((

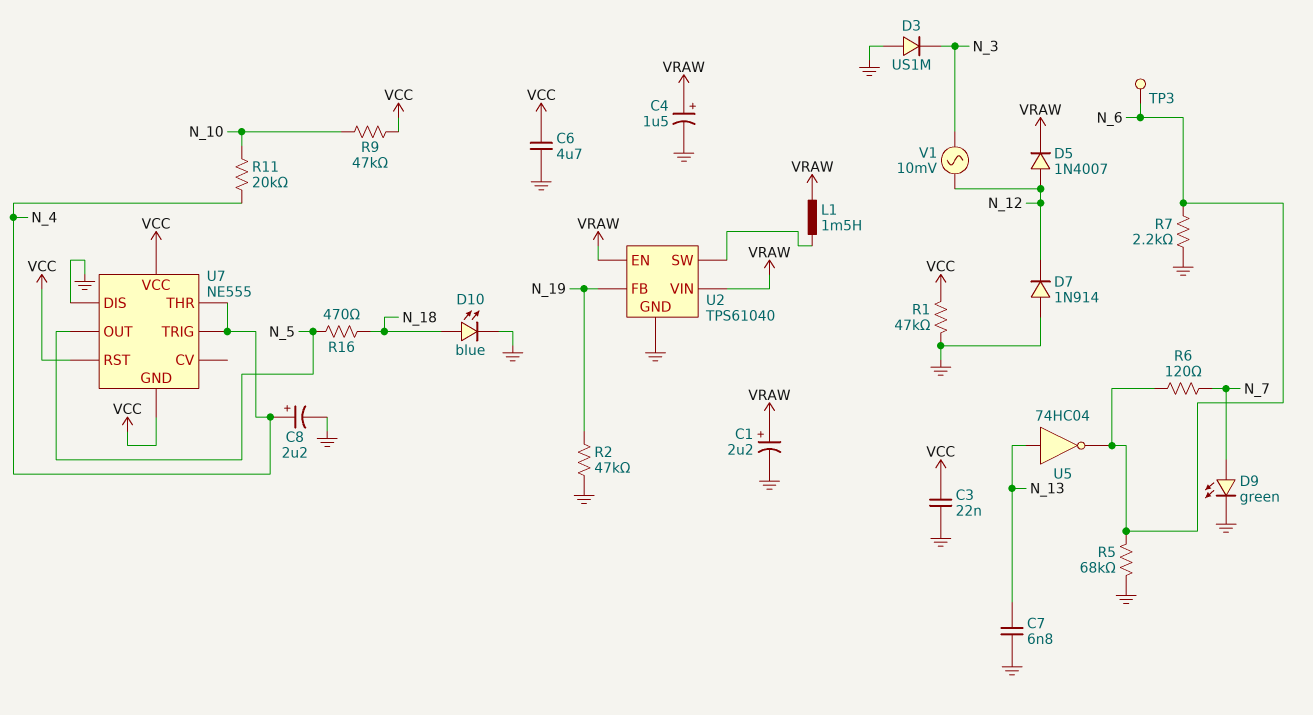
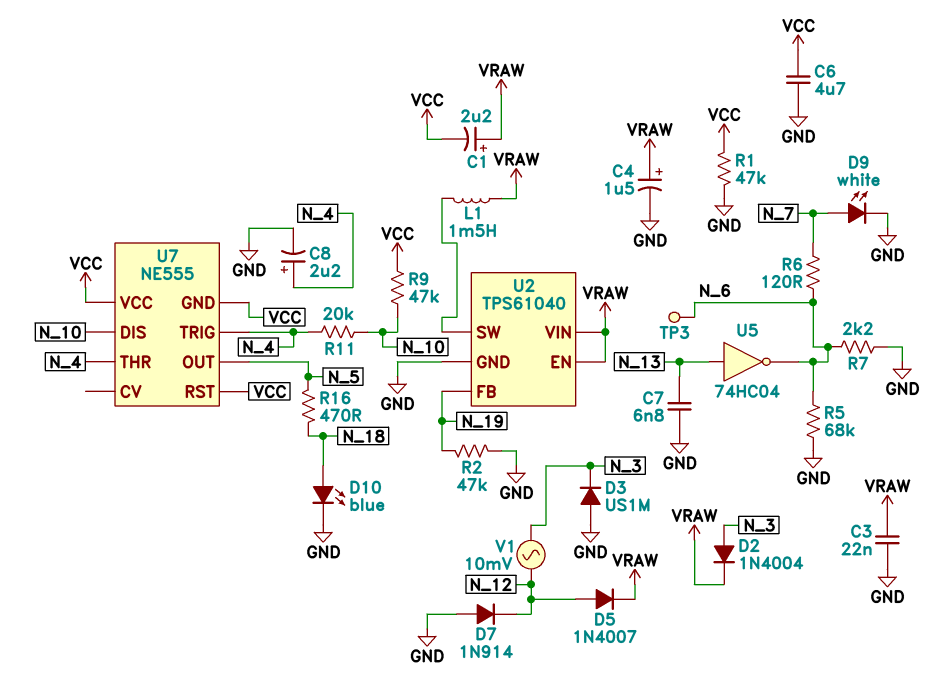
C1: 2.2uF (plus VRAW, minus GND) -> 2.2uF (plus VRAW, minus VCC)
C3: 22nF (GND, VCC) -> 22nF (GND, VRAW)
D2: none -> diode 1N4004 (A N_3, K VRAW)
D9: LED green (A N_7, K GND) -> LED white (A N_7, K GND)
U7 pin DIS: GND -> N_10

))

Make a verbatim copy of all the entries and strip out the pictures.

C1: 2.2uF (plus VRAW, minus GND) -> 2.2uF (plus VRAW, minus VCC)
C3: 22nF (GND, VCC) -> 22nF (GND, VRAW)
D2: none -> diode 1N4004 (A N_3, K VRAW)
D9: LED green (A N_7, K GND) -> LED white (A N_7, K GND)
U7 pin DIS: GND -> N_10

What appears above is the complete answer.